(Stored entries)
╭──

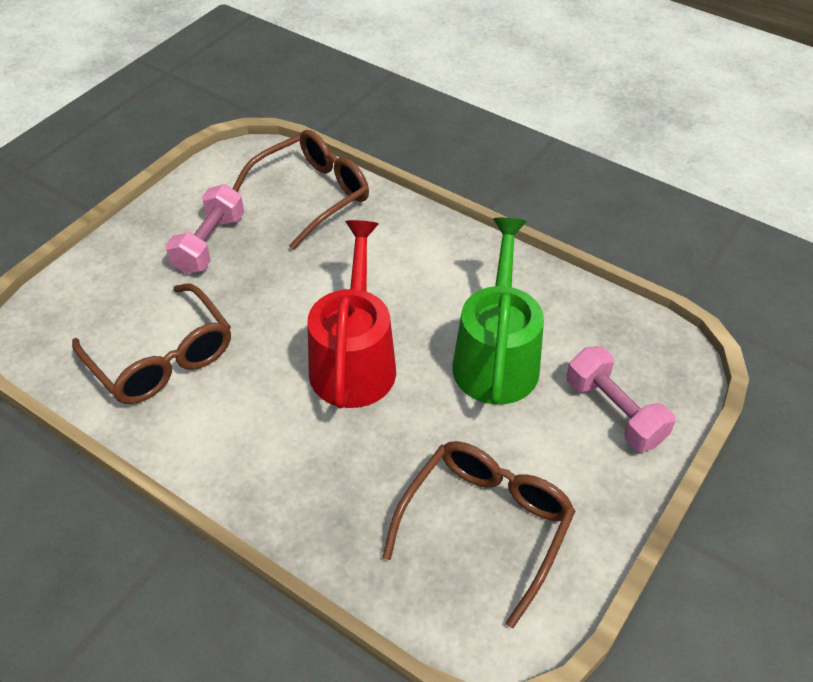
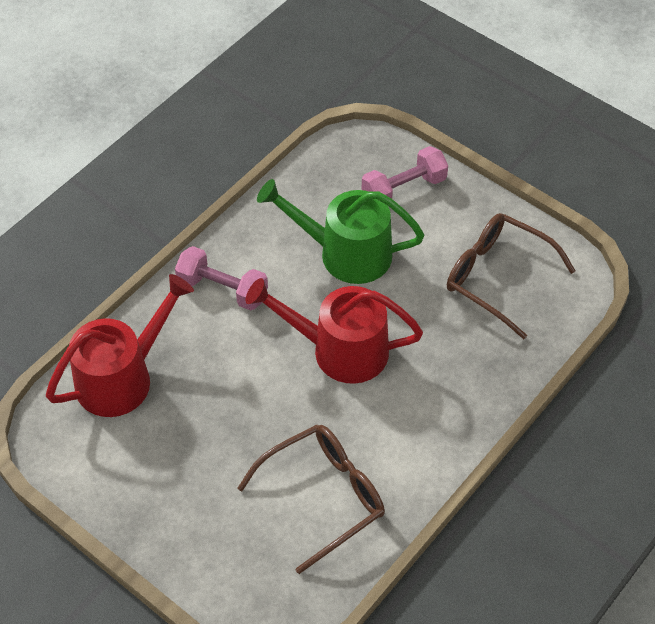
camera: 85 degrees left, 5 degrees up
(209, 243) = (178, 465): pink dumbbell -> pink dumbbell (222, 289)
(312, 195) = (122, 377): brown glasses -> red watering can

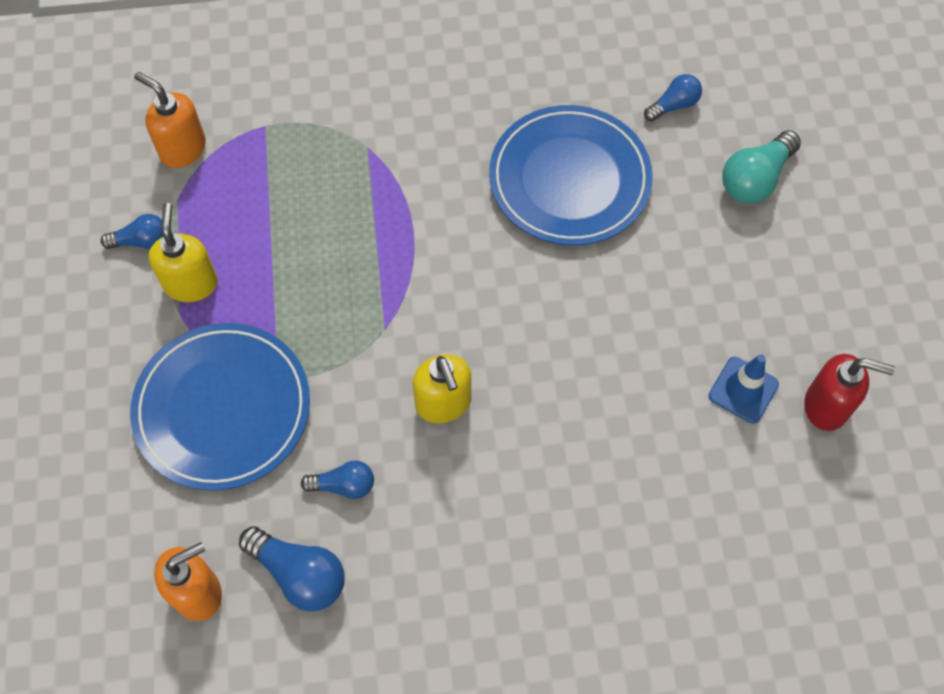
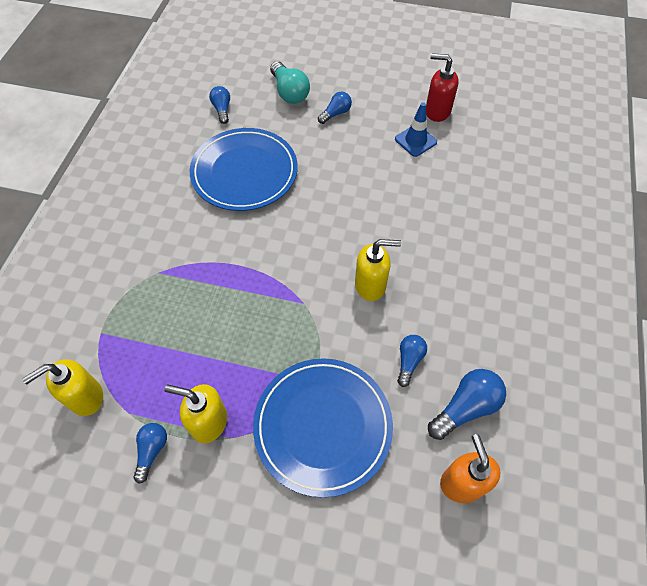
camera: 70 degrees left, 5 degrees down
(182, 149) = (85, 397): orange soap dispenser -> yellow soap dispenser
(743, 258) = (336, 113): none -> blue light bulb
(827, 406) = (437, 111): red soap dispenser -> red soap dispenser turned 105 degrees counterclockwise

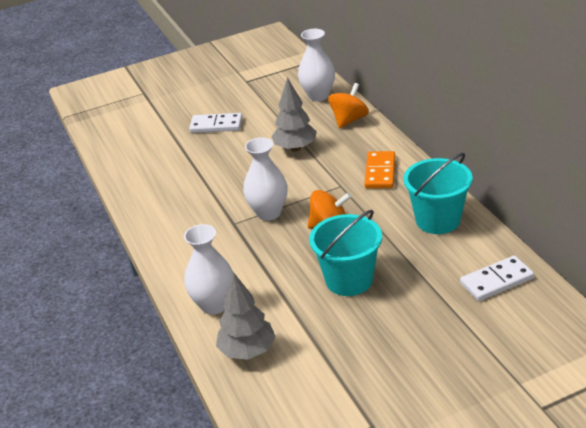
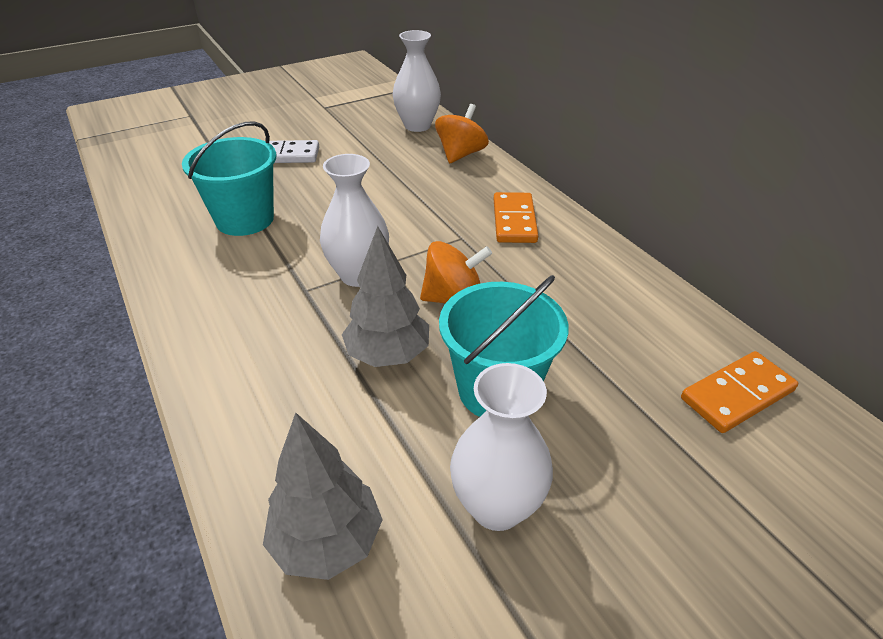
camera: 10 degrees left, 5 degrees up
(214, 305) = (267, 437): white vase -> white vase (497, 506)
(295, 148) = (392, 186): grey tree -> grey tree (388, 355)
(438, 220) = (613, 291): turquoise bucket -> turquoise bucket (245, 219)
(496, 281) = (737, 395): white domino -> orange domino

╰──

Each record above should be returned unchanged, except that the pictures are dropped.

camera: 85 degrees left, 5 degrees up
(209, 243) = (178, 465): pink dumbbell -> pink dumbbell (222, 289)
(312, 195) = (122, 377): brown glasses -> red watering can

camera: 70 degrees left, 5 degrees down
(182, 149) = (85, 397): orange soap dispenser -> yellow soap dispenser
(743, 258) = (336, 113): none -> blue light bulb
(827, 406) = (437, 111): red soap dispenser -> red soap dispenser turned 105 degrees counterclockwise

camera: 10 degrees left, 5 degrees up
(214, 305) = (267, 437): white vase -> white vase (497, 506)
(295, 148) = (392, 186): grey tree -> grey tree (388, 355)
(438, 220) = (613, 291): turquoise bucket -> turquoise bucket (245, 219)
(496, 281) = (737, 395): white domino -> orange domino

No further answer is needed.